* Dataset extract
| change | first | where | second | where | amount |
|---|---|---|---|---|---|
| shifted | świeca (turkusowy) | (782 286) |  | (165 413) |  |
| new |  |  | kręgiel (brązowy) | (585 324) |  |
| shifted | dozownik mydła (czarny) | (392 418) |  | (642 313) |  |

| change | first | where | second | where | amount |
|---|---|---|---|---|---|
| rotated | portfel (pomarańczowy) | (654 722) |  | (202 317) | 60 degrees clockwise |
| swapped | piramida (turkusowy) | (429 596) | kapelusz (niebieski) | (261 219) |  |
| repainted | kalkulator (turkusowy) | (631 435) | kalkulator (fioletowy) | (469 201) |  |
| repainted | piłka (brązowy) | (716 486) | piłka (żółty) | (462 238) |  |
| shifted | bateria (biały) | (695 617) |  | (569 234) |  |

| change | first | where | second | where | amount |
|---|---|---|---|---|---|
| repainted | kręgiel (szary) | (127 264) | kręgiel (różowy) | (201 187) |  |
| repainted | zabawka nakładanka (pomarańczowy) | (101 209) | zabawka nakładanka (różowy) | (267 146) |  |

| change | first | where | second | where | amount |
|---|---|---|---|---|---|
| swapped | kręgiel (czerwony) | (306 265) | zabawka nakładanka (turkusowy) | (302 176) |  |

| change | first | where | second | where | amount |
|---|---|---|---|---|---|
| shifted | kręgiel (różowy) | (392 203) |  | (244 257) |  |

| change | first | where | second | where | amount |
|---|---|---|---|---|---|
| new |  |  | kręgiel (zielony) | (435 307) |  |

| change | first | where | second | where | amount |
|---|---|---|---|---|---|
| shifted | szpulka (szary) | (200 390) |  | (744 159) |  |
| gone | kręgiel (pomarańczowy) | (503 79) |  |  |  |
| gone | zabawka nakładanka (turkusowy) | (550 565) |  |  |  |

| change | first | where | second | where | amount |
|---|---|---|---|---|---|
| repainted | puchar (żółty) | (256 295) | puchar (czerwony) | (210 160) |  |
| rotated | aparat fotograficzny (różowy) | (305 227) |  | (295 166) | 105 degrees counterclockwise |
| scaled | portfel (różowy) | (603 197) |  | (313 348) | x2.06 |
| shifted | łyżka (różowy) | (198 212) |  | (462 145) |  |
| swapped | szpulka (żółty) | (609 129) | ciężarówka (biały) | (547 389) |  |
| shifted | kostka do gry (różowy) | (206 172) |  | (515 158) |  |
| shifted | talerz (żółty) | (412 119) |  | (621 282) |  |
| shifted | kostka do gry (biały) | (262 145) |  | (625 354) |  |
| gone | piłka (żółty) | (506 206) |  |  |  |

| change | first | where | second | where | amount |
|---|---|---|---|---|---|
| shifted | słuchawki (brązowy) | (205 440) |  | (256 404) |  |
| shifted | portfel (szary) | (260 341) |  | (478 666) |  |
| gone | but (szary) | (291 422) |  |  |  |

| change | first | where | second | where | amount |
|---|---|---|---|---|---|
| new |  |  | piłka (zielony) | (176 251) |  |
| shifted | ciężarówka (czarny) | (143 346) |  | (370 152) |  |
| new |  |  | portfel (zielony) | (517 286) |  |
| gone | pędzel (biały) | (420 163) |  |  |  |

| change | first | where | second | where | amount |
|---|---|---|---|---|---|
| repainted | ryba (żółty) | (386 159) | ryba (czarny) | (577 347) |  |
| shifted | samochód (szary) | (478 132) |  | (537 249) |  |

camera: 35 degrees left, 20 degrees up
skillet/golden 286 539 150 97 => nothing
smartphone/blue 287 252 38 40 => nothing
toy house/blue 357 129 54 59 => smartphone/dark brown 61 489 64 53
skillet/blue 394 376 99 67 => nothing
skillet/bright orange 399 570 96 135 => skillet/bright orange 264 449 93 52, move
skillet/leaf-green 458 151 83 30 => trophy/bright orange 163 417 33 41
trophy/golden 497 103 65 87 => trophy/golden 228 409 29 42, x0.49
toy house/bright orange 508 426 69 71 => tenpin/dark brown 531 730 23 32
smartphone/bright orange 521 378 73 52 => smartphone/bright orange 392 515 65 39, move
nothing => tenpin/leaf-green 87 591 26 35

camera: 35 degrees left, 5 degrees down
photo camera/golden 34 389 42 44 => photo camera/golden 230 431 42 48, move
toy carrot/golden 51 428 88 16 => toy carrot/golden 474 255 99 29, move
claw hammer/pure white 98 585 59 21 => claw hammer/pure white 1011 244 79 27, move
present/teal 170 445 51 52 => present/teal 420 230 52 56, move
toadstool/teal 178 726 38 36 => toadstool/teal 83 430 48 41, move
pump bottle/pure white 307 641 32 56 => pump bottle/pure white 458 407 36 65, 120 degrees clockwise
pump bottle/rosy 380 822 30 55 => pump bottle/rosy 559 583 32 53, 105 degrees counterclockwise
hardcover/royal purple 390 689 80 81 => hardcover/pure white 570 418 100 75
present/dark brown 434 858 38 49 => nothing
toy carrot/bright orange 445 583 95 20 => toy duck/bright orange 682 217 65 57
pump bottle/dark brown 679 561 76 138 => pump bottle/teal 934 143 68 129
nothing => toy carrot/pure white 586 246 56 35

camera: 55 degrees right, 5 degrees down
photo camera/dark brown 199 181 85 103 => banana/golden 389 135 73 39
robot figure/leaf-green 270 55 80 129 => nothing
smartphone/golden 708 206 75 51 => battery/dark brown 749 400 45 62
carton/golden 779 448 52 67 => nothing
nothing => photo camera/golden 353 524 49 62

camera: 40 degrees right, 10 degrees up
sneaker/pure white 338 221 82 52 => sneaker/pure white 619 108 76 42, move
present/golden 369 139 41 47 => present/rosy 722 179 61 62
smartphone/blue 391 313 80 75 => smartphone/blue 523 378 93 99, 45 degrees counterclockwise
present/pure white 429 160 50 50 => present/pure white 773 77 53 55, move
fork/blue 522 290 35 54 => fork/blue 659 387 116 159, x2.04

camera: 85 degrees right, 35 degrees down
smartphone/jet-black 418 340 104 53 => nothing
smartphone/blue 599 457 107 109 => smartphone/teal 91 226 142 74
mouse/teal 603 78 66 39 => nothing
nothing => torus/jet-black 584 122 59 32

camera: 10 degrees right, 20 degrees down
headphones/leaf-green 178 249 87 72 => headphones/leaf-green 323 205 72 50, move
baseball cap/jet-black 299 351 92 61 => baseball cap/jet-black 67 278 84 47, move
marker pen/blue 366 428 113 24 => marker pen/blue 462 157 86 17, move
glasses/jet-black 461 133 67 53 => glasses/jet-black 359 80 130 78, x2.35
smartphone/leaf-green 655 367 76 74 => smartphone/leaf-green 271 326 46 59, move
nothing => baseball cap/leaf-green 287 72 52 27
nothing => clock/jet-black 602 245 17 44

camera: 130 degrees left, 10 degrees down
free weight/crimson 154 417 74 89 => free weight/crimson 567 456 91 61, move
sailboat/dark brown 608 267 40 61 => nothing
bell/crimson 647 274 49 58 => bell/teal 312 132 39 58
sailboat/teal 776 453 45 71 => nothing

* Instructions to follow
Go through the entries and return each line where the word "house" appears.

* Solution
toy house/blue 357 129 54 59 => smartphone/dark brown 61 489 64 53
toy house/bright orange 508 426 69 71 => tenpin/dark brown 531 730 23 32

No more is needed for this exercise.